[ABOUT THIS TASK] Reproduce all of the entries below exactly, without images.

[THE INPUT]
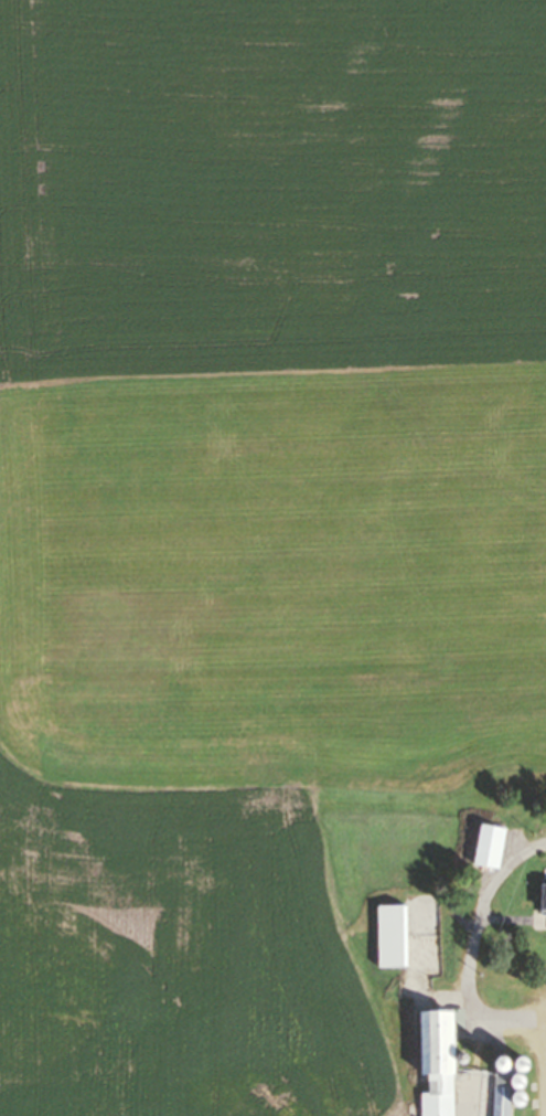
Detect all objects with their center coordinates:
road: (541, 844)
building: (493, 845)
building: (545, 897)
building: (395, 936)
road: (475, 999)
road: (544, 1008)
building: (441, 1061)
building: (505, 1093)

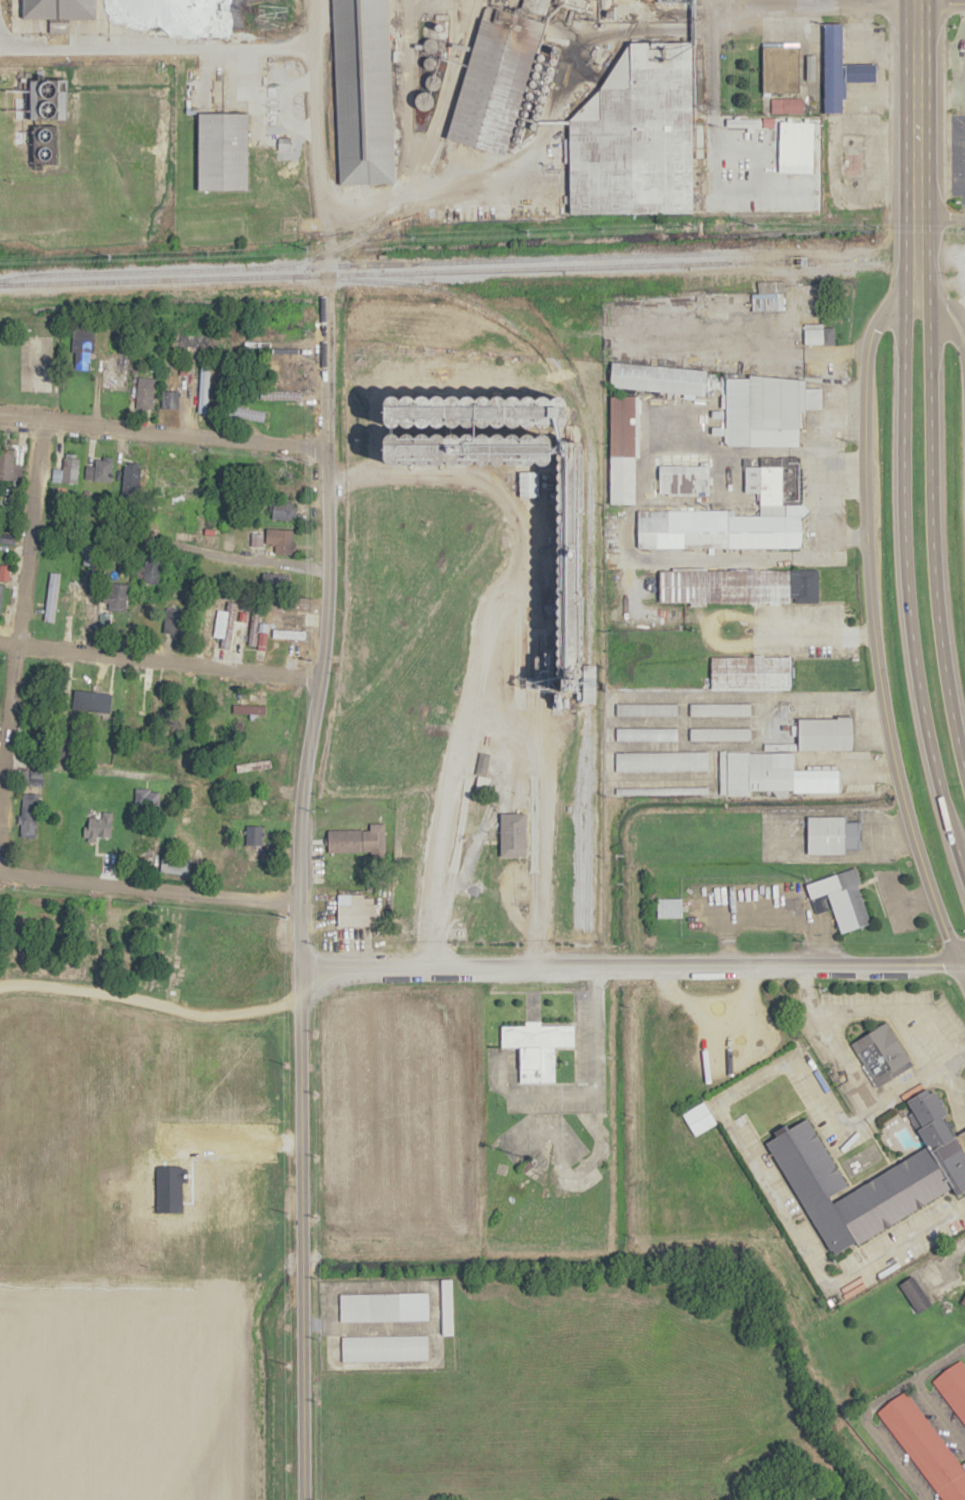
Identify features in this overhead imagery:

[PROBLEM SOLUTION]
Detect all objects with their center coordinates:
road: (541, 844)
building: (493, 845)
building: (545, 897)
building: (395, 936)
road: (475, 999)
road: (544, 1008)
building: (441, 1061)
building: (505, 1093)

Identify features in this overhead imagery:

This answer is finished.